• _Do this_
Count the lines in the data below that contain the string "shortInstrumentName", matching case exactly, and give only the number.
START Input for this task
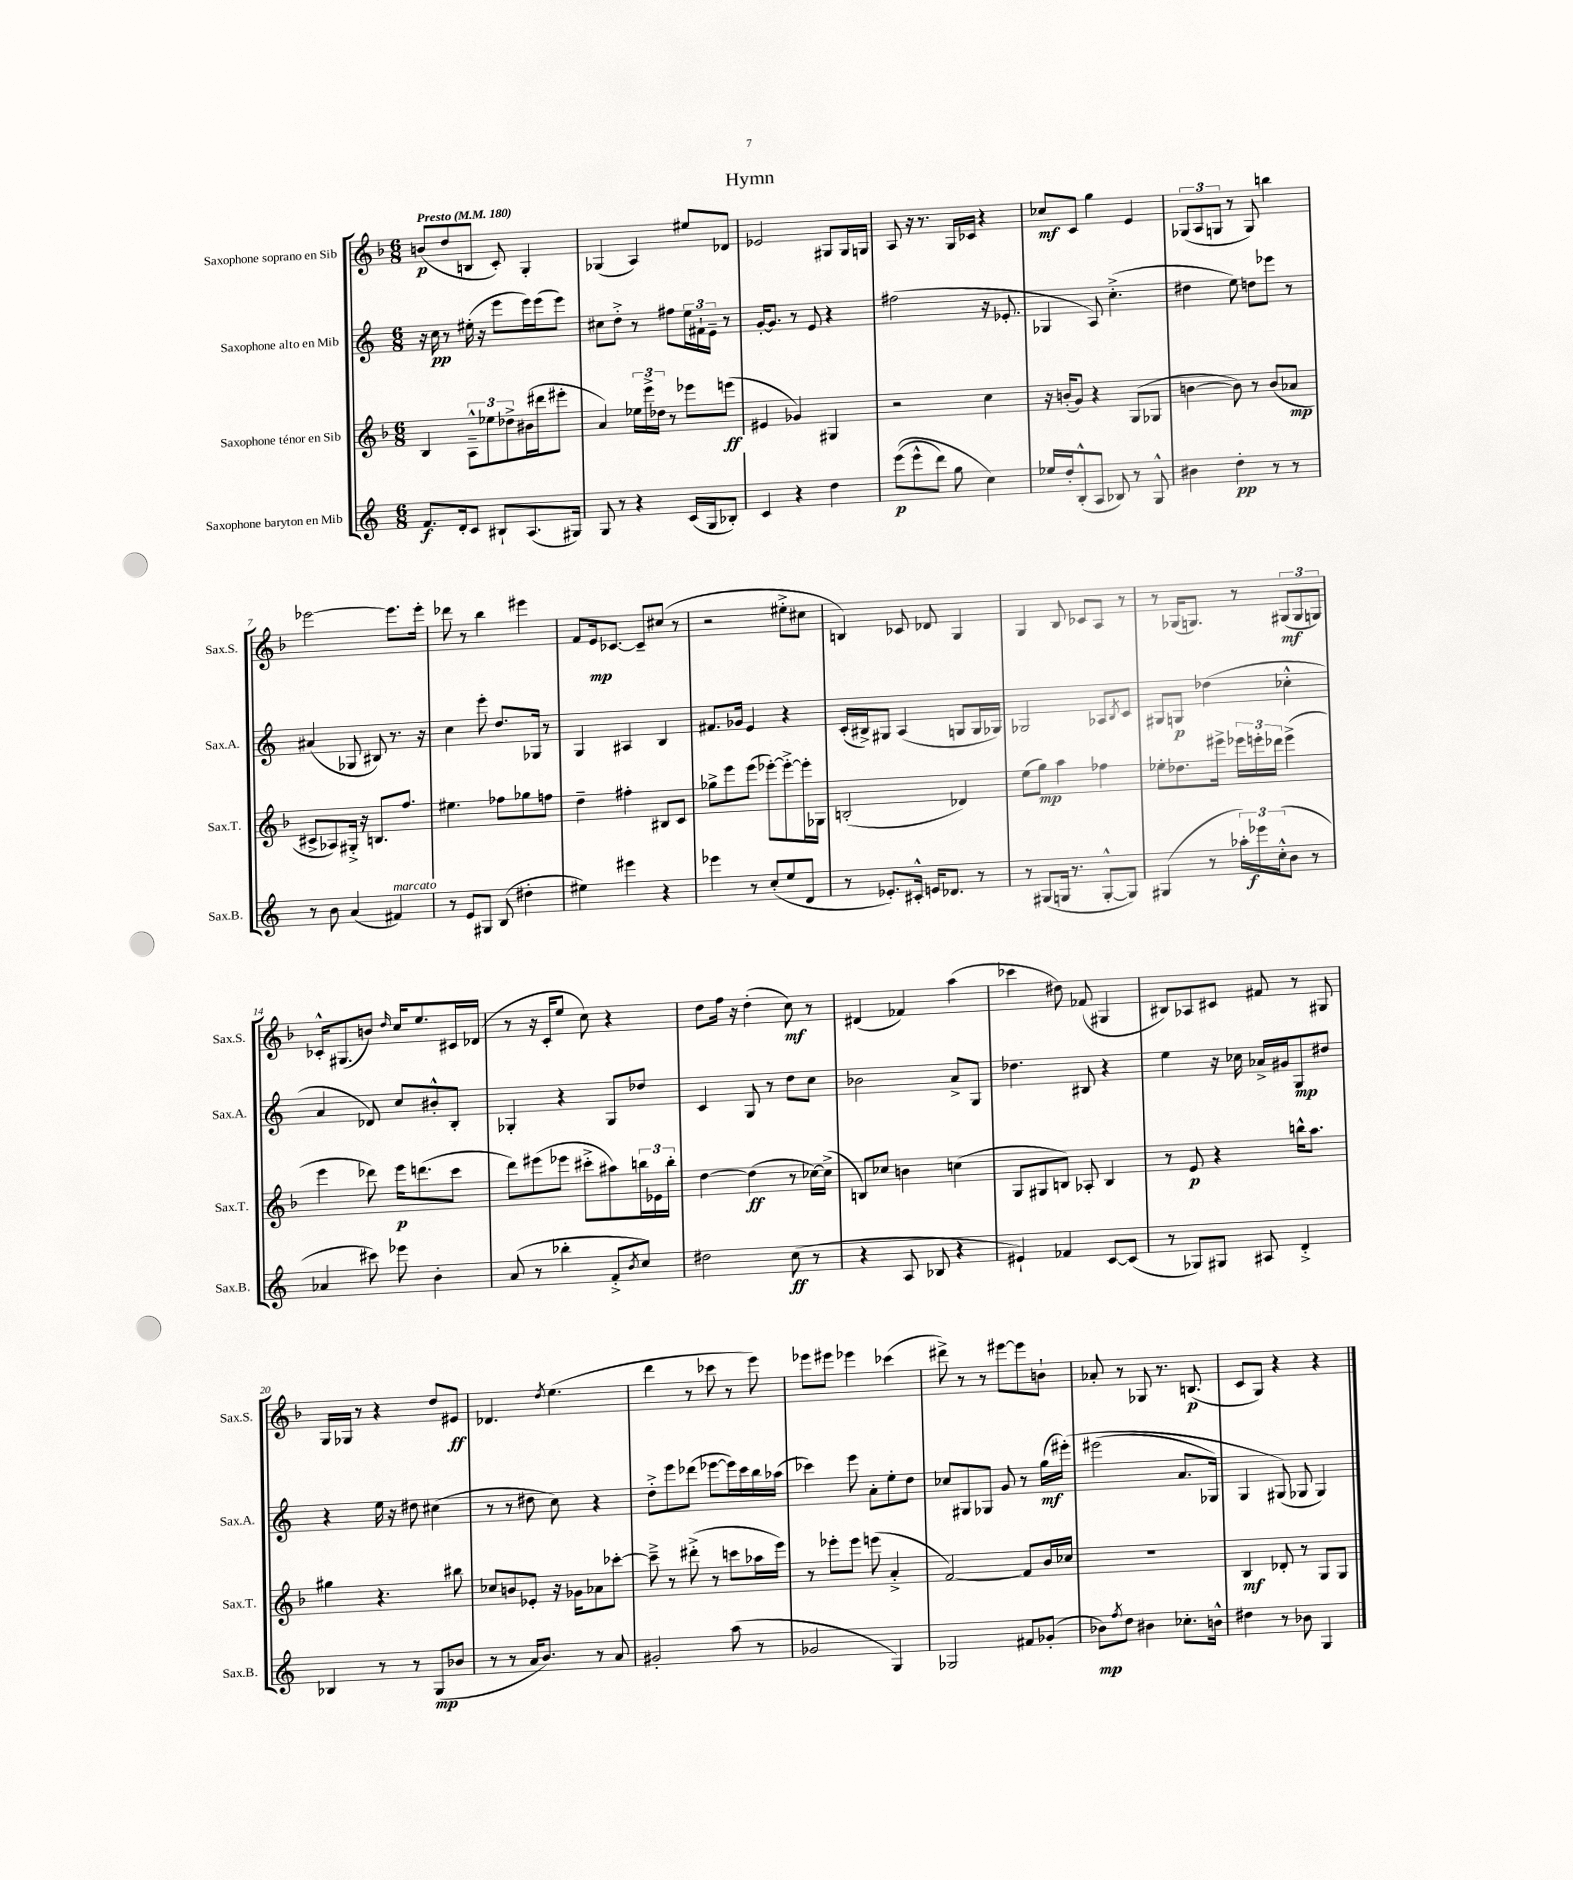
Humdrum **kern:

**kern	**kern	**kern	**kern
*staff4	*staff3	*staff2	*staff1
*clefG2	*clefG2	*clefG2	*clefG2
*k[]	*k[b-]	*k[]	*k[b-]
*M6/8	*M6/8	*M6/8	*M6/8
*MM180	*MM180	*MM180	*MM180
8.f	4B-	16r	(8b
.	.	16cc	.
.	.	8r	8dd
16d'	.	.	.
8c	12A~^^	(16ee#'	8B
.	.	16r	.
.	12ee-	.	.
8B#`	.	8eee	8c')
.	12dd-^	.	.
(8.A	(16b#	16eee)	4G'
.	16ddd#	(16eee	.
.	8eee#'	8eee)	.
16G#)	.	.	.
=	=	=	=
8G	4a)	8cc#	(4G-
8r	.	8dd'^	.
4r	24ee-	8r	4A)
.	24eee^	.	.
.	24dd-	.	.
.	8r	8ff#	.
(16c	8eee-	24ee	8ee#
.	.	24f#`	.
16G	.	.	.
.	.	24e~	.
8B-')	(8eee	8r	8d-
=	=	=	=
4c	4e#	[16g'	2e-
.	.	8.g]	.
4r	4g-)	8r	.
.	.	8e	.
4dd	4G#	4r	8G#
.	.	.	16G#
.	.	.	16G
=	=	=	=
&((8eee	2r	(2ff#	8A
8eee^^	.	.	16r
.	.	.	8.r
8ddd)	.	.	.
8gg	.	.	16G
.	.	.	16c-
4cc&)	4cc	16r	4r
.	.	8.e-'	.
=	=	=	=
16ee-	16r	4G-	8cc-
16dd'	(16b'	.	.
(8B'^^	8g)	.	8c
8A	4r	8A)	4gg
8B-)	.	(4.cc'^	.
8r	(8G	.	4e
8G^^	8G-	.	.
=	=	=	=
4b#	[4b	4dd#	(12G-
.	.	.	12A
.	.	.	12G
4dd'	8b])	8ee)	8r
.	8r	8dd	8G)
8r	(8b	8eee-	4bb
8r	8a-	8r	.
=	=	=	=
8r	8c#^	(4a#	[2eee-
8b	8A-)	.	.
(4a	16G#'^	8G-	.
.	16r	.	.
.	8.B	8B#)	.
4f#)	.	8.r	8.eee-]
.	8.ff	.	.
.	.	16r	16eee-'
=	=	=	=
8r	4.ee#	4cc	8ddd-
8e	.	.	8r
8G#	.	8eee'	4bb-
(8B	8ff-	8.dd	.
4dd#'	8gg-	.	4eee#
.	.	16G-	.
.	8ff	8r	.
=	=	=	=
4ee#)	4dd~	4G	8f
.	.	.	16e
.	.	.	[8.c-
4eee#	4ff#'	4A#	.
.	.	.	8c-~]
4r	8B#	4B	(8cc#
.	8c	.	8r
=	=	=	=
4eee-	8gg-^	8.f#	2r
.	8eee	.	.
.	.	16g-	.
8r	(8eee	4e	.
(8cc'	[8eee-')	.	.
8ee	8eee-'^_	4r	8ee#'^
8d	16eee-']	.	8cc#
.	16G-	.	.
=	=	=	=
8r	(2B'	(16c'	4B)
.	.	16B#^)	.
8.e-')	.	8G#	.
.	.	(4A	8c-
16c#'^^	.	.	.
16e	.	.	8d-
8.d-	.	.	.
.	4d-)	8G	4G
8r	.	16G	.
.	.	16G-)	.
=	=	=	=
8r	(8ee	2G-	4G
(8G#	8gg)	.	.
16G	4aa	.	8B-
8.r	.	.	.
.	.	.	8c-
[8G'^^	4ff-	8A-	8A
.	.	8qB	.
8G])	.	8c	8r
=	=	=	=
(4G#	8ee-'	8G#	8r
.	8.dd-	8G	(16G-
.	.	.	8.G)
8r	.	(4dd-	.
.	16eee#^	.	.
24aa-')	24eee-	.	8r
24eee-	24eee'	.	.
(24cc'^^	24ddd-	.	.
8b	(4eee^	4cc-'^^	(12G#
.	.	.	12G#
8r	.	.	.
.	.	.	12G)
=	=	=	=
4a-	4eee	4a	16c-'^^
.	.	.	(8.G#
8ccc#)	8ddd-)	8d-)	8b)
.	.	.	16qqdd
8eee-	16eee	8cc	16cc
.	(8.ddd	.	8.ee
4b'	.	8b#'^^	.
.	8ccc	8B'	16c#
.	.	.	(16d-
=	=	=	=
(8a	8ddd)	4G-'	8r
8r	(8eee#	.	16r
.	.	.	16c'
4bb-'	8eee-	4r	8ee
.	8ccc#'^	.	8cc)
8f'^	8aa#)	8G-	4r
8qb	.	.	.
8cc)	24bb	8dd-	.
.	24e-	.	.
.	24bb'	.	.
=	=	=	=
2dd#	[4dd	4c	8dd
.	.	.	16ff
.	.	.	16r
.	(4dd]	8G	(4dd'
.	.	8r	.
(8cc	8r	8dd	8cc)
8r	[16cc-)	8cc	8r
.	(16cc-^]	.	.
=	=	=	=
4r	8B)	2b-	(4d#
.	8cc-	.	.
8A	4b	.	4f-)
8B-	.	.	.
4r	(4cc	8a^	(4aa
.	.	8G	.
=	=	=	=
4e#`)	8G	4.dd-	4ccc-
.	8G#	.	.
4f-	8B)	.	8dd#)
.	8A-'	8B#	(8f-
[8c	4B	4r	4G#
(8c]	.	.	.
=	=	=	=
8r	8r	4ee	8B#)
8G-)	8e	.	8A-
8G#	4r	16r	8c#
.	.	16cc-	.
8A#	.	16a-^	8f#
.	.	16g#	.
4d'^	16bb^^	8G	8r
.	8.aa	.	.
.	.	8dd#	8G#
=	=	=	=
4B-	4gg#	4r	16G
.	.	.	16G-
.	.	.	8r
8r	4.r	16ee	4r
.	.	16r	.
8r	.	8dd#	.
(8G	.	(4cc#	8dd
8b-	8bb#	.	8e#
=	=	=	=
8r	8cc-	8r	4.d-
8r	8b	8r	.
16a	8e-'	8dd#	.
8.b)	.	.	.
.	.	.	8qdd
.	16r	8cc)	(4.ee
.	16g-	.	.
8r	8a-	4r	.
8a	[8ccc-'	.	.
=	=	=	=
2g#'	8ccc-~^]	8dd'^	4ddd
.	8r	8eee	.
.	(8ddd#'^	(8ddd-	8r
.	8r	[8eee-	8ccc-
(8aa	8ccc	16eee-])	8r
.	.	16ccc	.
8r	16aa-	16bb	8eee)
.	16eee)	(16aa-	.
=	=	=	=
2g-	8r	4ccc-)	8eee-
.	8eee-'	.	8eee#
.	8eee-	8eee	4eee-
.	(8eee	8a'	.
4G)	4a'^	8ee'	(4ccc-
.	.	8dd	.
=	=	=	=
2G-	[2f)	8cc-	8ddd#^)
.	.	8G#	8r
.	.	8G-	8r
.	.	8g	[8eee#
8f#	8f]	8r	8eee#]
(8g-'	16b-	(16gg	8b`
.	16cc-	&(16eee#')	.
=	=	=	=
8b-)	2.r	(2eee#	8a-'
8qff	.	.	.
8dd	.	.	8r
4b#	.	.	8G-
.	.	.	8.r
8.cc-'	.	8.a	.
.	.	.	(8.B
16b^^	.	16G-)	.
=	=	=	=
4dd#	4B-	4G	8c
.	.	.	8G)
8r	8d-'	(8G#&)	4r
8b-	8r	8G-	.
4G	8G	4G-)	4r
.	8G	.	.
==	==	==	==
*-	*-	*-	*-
END Input for this task
START Input for this task
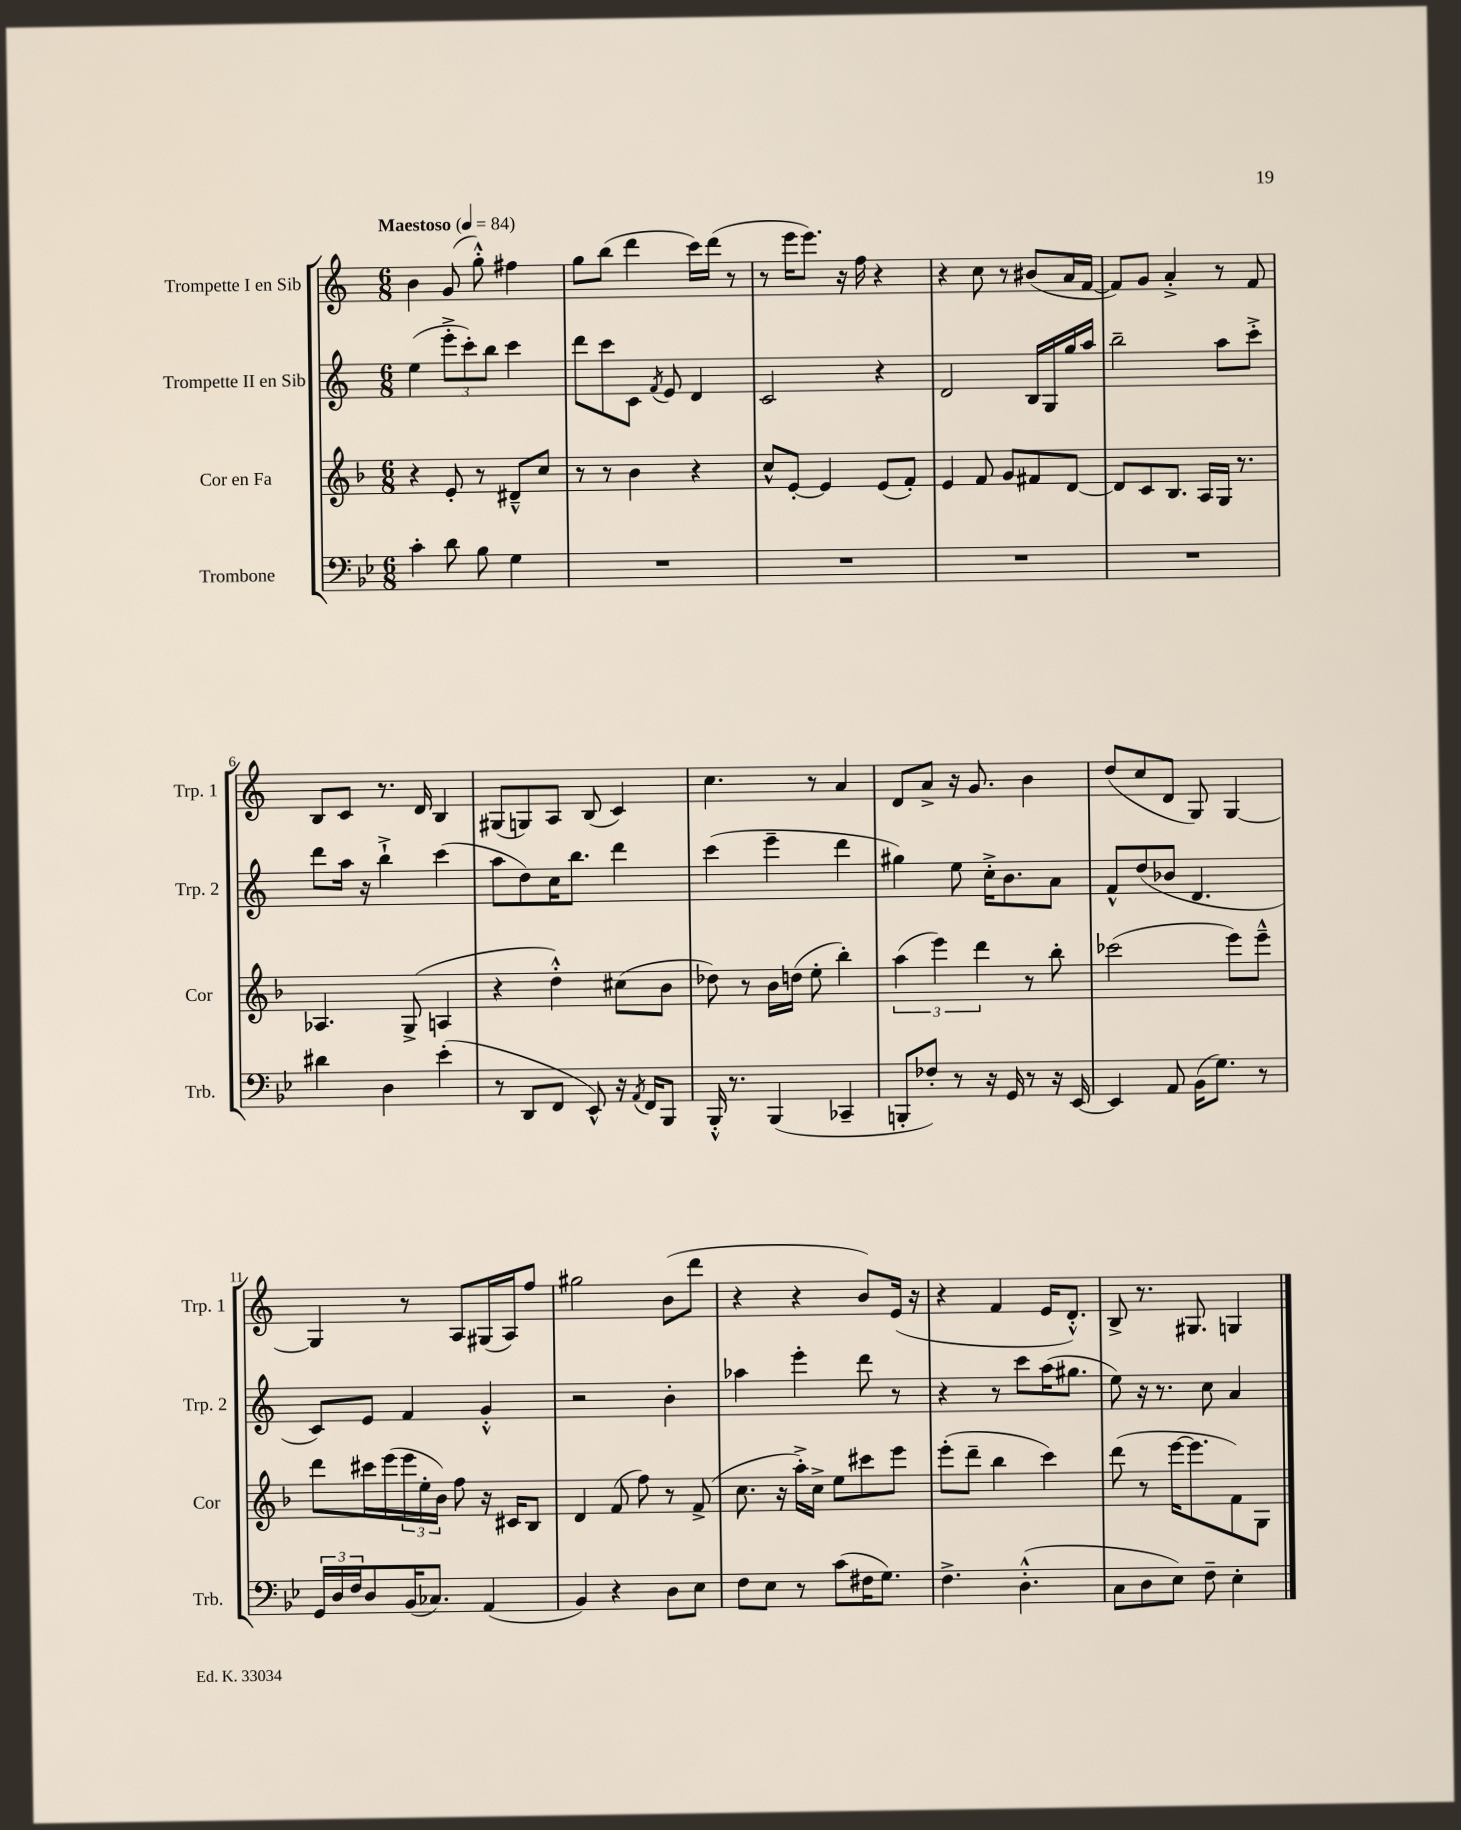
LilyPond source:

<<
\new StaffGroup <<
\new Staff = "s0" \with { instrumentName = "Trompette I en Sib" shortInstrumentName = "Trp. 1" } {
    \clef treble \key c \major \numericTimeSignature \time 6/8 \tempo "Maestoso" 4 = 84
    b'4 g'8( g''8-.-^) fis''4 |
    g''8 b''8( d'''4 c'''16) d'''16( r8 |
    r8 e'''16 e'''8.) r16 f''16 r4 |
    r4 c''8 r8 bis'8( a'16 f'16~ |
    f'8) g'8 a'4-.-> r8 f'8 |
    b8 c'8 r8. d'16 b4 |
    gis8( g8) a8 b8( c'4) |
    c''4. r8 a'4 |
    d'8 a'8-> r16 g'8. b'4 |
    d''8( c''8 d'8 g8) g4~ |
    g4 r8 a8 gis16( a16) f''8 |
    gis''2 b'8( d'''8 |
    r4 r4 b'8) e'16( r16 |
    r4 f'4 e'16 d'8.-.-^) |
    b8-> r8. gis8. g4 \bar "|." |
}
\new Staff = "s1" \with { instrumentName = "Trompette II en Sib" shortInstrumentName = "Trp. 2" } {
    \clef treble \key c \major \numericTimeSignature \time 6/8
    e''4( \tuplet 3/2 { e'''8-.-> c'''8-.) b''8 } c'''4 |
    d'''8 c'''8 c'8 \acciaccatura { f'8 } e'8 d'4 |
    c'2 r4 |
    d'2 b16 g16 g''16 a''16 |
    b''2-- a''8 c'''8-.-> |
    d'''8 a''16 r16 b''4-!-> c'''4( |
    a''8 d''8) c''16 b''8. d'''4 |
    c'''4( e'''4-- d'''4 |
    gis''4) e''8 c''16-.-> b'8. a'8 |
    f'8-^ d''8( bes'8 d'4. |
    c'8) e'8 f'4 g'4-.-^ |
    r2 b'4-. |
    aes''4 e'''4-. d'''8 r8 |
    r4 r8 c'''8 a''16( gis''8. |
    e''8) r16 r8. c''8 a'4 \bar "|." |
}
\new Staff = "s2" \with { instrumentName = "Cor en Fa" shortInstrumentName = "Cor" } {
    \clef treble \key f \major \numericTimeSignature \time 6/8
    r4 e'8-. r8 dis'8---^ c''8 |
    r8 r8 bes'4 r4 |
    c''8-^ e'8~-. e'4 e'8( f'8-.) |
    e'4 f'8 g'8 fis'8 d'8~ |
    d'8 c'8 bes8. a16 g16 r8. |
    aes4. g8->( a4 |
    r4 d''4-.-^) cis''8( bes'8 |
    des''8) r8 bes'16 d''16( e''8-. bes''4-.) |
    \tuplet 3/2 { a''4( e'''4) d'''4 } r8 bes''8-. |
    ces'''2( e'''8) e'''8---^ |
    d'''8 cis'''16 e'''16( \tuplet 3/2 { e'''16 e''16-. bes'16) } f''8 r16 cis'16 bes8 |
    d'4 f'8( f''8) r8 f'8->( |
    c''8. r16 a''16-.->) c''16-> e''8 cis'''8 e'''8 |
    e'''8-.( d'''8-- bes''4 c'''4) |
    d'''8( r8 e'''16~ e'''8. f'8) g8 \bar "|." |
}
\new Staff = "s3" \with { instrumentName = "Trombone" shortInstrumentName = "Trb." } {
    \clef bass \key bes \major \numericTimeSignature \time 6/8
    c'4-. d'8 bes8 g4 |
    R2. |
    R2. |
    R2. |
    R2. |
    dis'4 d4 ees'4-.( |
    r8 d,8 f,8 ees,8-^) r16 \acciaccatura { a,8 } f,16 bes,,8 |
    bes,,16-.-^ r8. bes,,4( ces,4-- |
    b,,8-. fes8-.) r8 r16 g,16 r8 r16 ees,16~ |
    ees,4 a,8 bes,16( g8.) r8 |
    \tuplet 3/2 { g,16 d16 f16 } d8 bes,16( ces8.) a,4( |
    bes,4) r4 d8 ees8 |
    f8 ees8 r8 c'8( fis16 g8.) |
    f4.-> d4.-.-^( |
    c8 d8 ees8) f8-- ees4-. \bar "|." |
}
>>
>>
END Input for this task
• _Solution to this problem_
4